Exercise description
Give back word for word every line from the one that includes "left) to serce/niebieski" through the last line of the listing, and nothing besides.

Given data
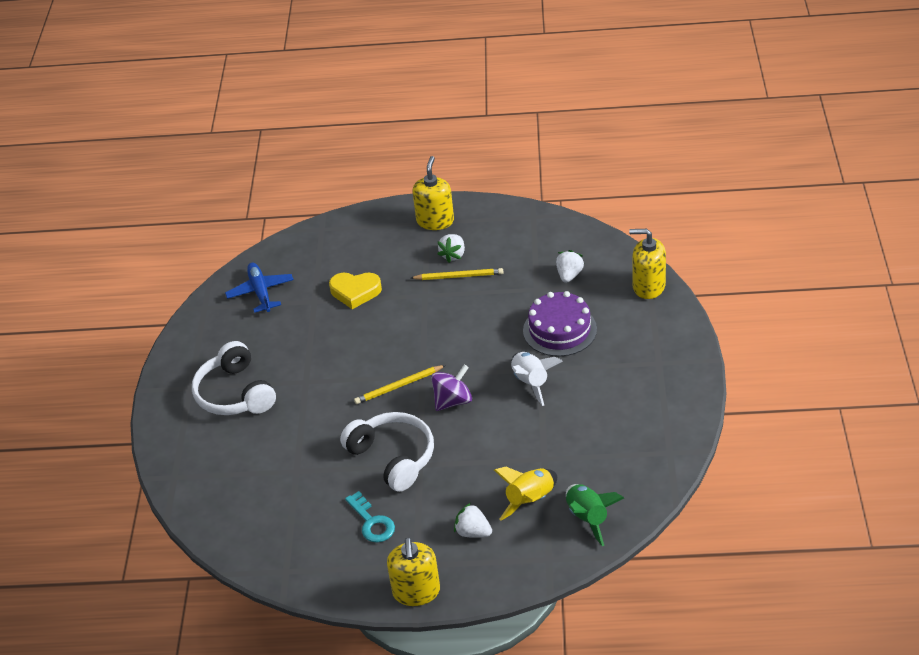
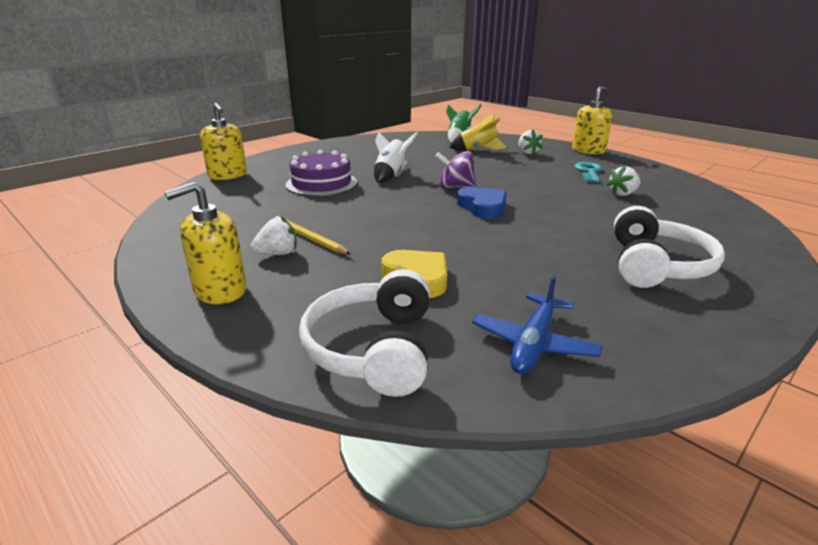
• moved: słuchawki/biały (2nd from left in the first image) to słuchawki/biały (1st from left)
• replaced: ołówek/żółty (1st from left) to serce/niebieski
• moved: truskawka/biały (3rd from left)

Completed task
• replaced: ołówek/żółty (1st from left) to serce/niebieski
• moved: truskawka/biały (3rd from left)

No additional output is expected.